Task objective:
Revise the rows below, replacing "center" with "midpoint" and leaving everything else the same. Omit the pictures from your answer.

[BEGIN]

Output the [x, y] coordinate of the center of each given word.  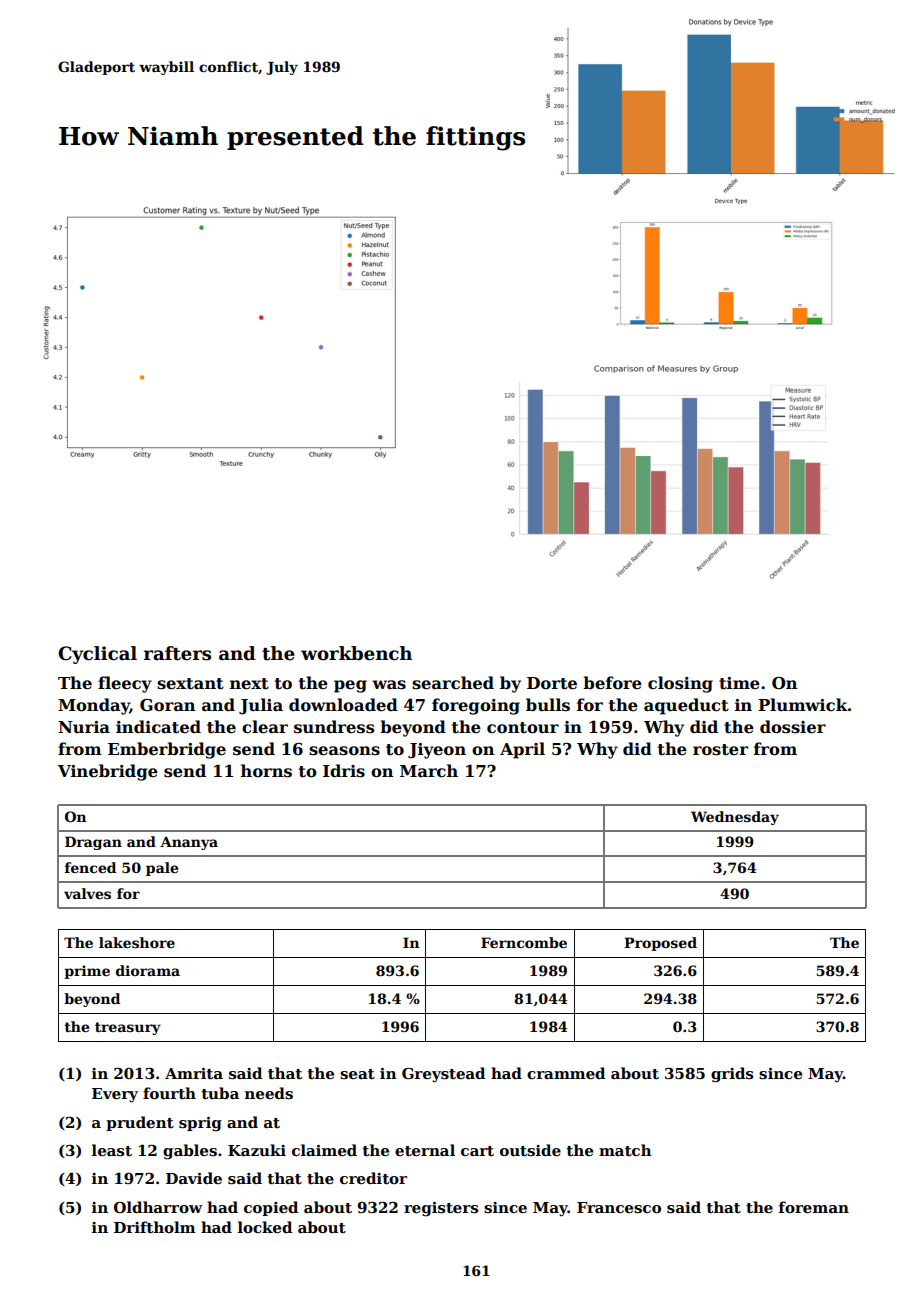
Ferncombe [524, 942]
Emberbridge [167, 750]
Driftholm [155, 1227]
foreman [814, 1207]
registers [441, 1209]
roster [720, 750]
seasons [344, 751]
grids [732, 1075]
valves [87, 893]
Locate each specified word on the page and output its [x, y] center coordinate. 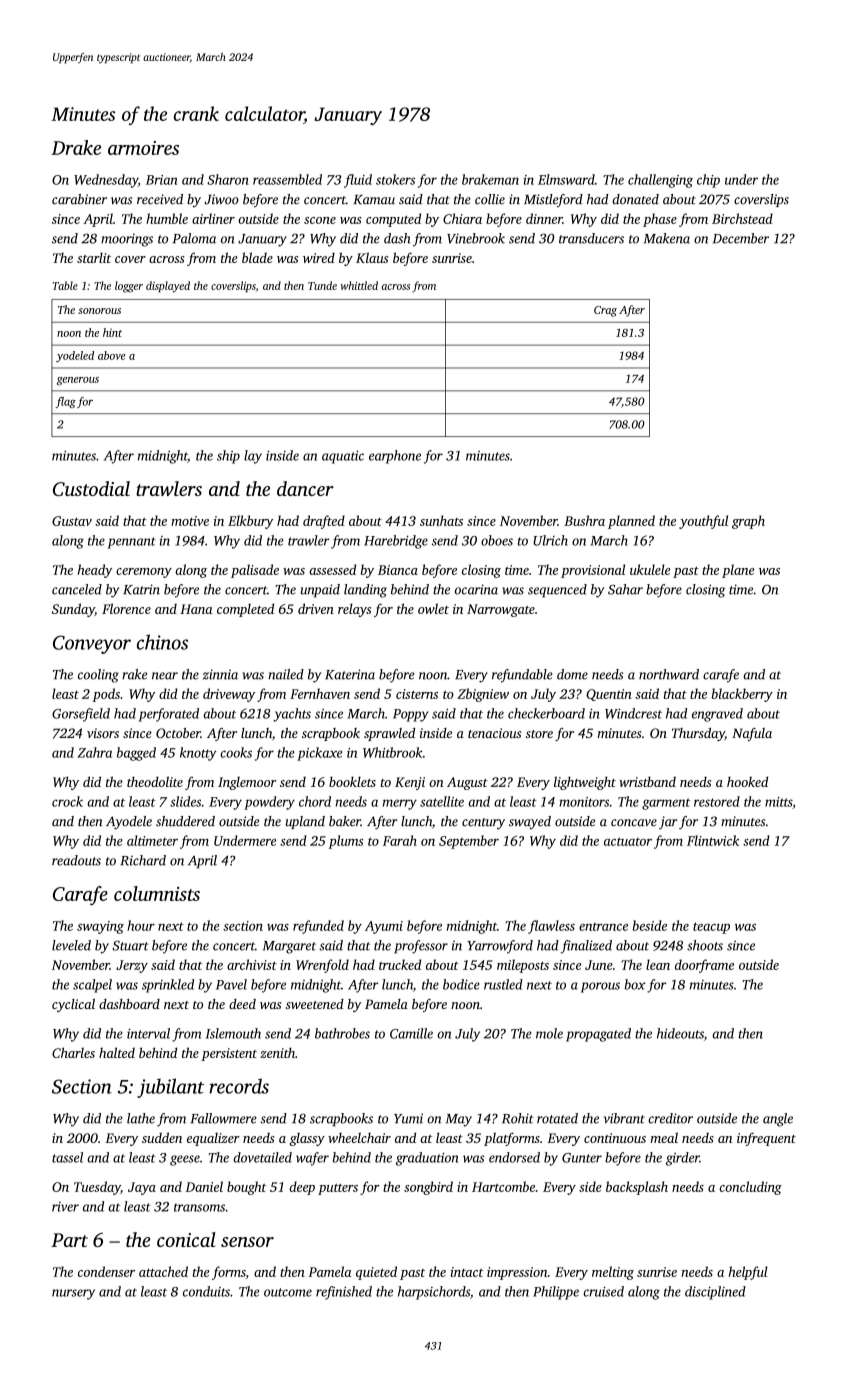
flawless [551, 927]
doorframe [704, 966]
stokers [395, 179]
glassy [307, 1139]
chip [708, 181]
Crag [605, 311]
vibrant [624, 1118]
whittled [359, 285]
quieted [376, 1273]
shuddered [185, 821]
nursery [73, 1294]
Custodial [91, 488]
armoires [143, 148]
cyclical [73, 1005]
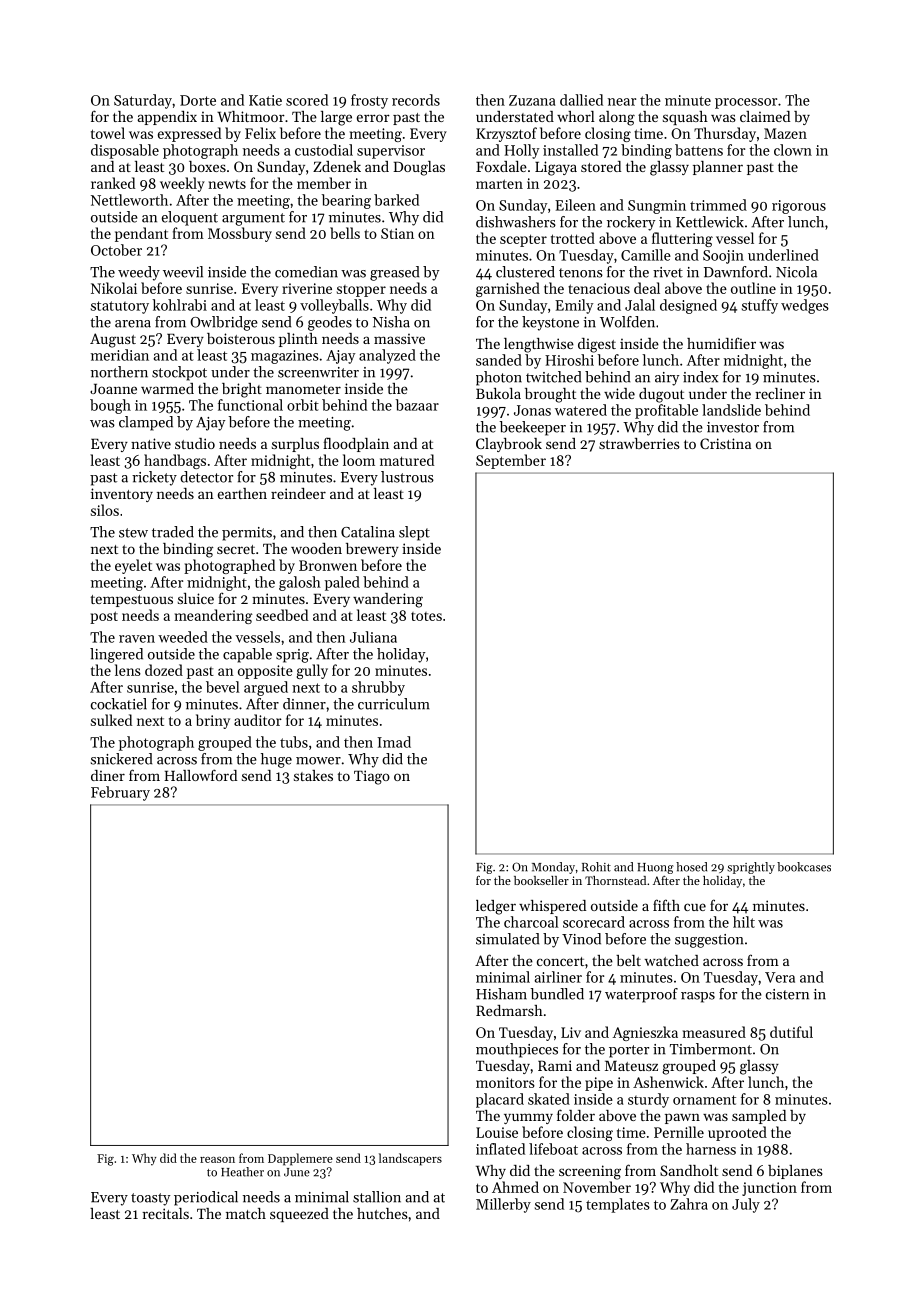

[END]

Exercise response:
Output the [x, y] coordinate of the midpoint of each given word.  
Ferncombe [524, 942]
Emberbridge [167, 750]
Driftholm [155, 1227]
foreman [814, 1207]
registers [441, 1209]
roster [720, 750]
seasons [344, 751]
grids [732, 1075]
valves [87, 893]
Locate each specified word on the page and output its [x, y] midpoint coordinate. 
flawless [551, 927]
doorframe [704, 966]
stokers [395, 179]
glassy [307, 1139]
chip [708, 181]
Crag [605, 311]
vibrant [624, 1118]
whittled [359, 285]
quieted [376, 1273]
shuddered [185, 821]
nursery [73, 1294]
Custodial [91, 488]
armoires [143, 148]
cyclical [73, 1005]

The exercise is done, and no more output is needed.